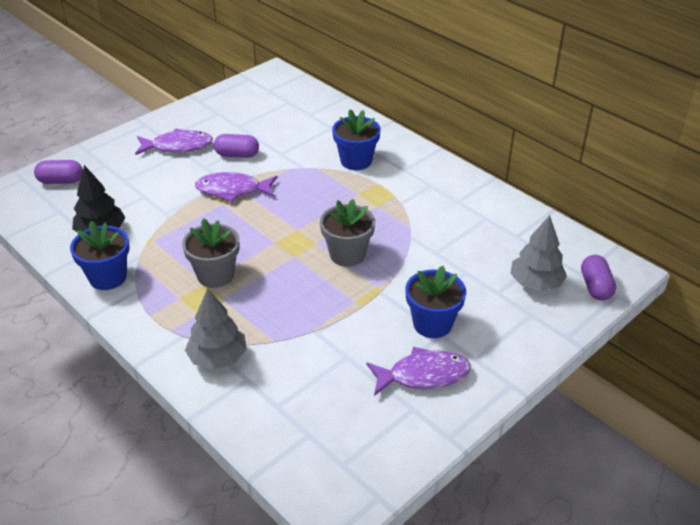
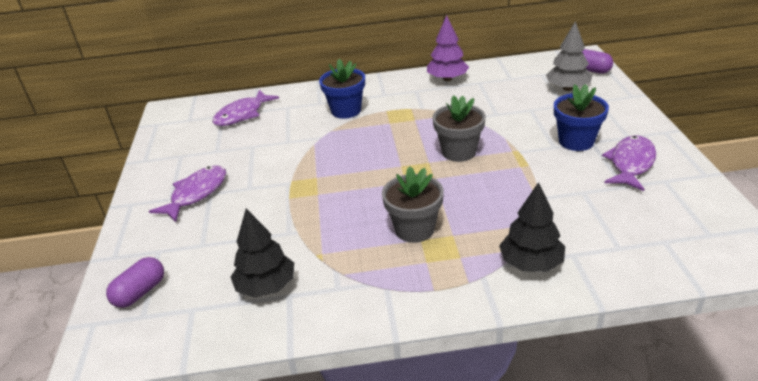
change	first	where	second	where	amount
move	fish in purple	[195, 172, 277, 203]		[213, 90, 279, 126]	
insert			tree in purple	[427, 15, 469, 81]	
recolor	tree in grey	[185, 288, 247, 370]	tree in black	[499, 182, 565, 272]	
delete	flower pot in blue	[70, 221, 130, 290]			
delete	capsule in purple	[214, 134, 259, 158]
------------------------------------
Your goal: Everything from the line with "221, 130, 290]" through the last line of the material above should be echoed exactly, and nothing else.

Answer box:
delete	flower pot in blue	[70, 221, 130, 290]			
delete	capsule in purple	[214, 134, 259, 158]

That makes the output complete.